-- DATA EXTRACTS follows --

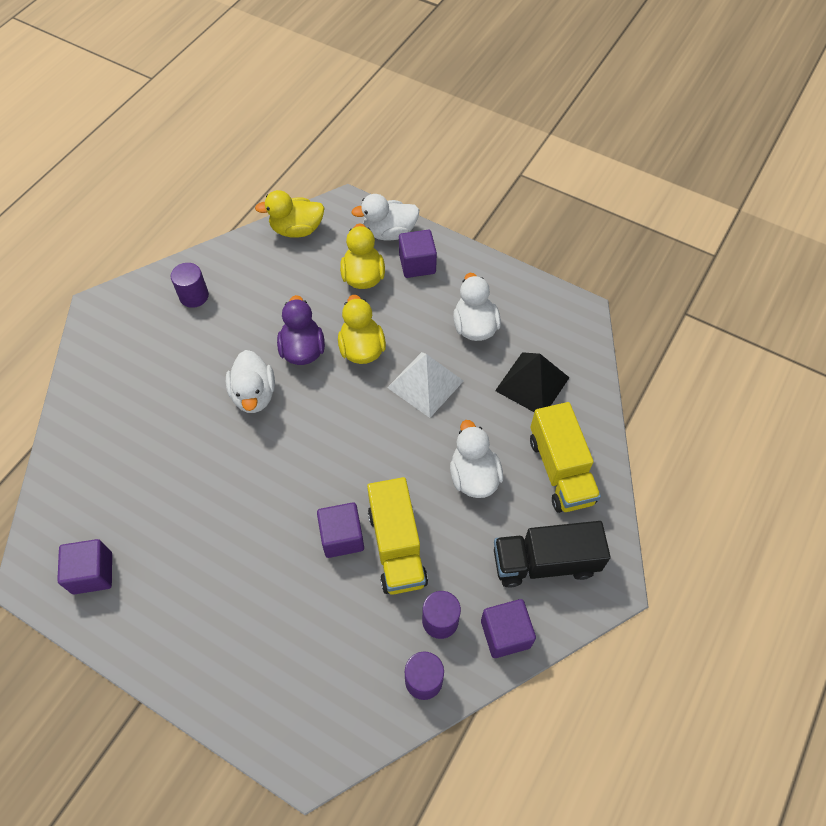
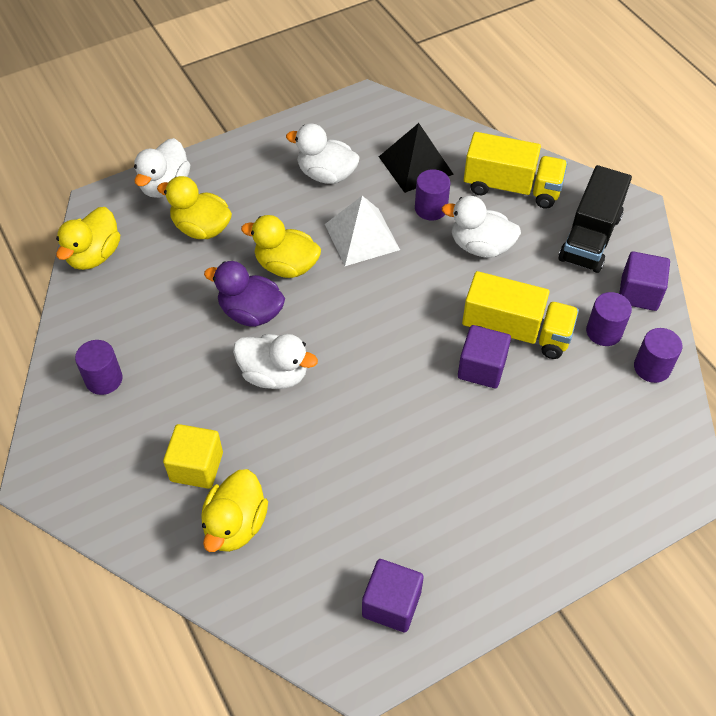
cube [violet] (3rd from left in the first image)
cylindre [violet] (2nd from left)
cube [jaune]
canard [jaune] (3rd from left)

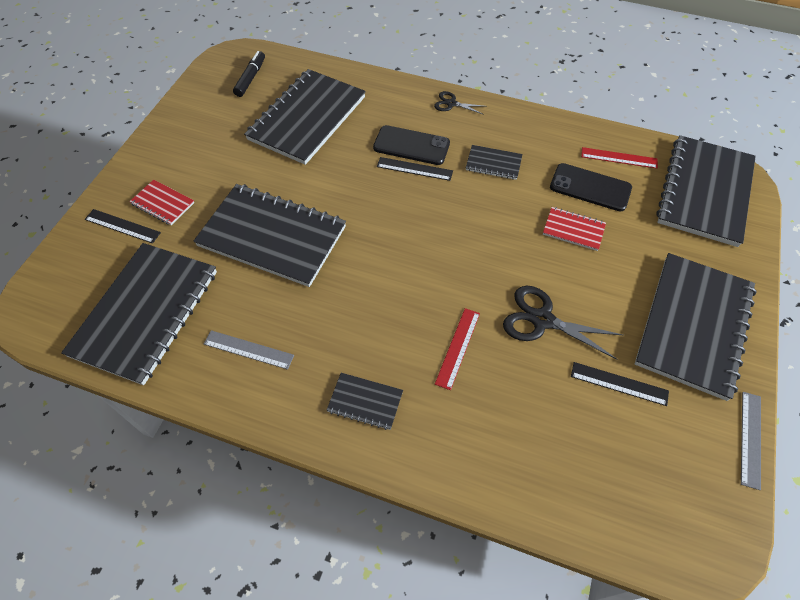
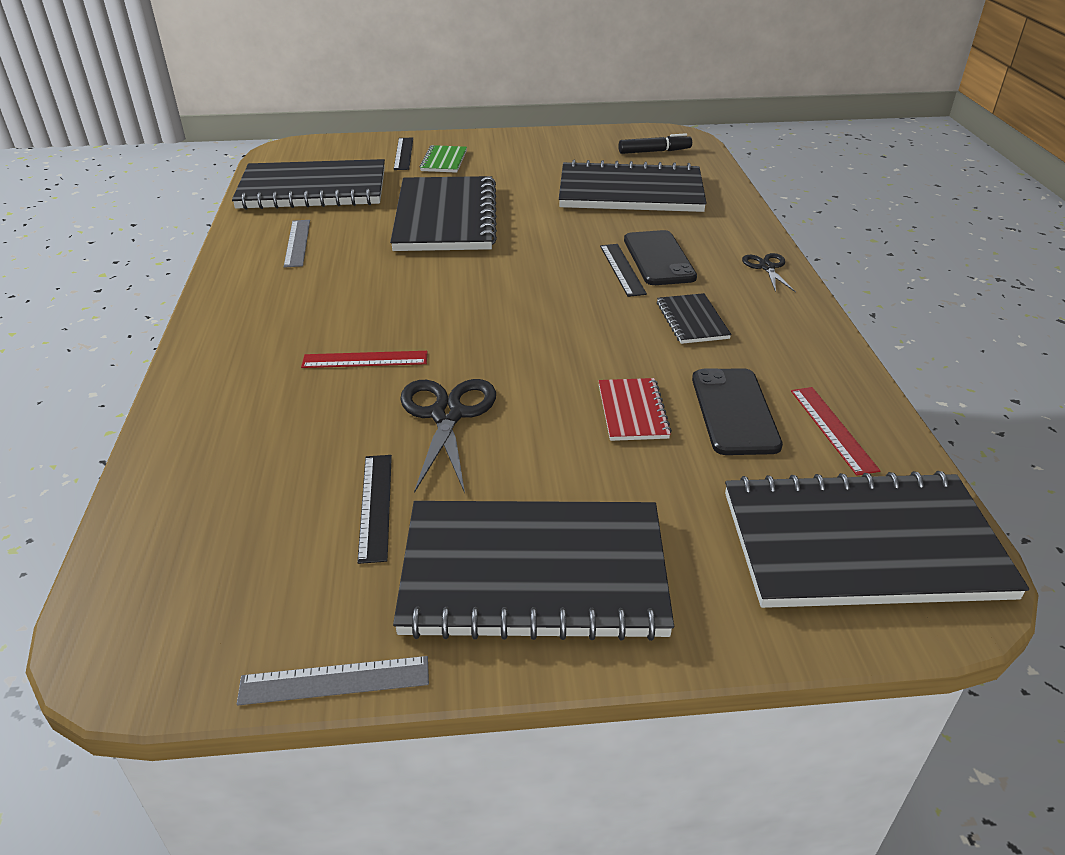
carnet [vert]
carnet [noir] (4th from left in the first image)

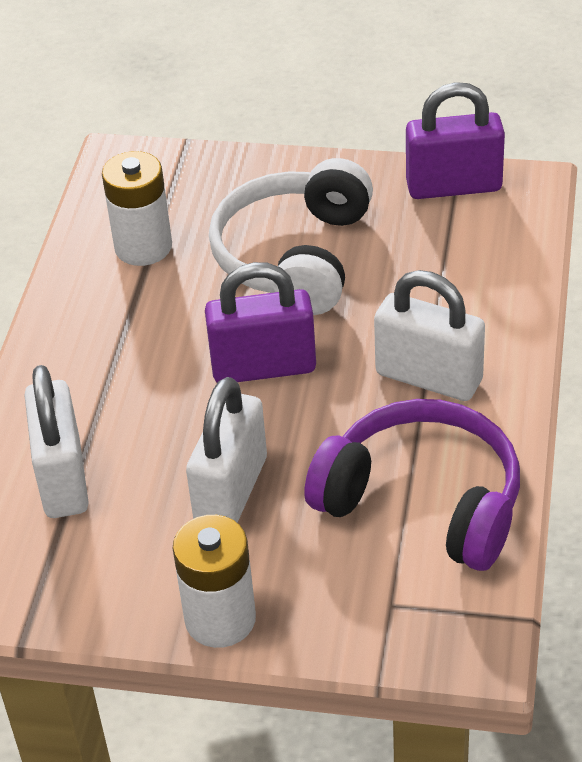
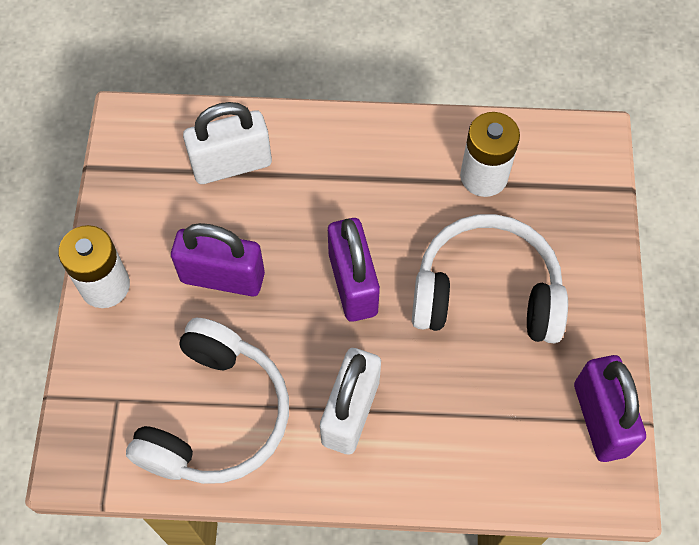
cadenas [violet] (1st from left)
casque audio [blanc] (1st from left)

-- DATA EXTRACTS concluded --

WHAT IS REQUIRED -
Copy out every line of the data that includes "cube".

RESPONSE TO THIS EXERCISE -
cube [violet] (3rd from left in the first image)
cube [jaune]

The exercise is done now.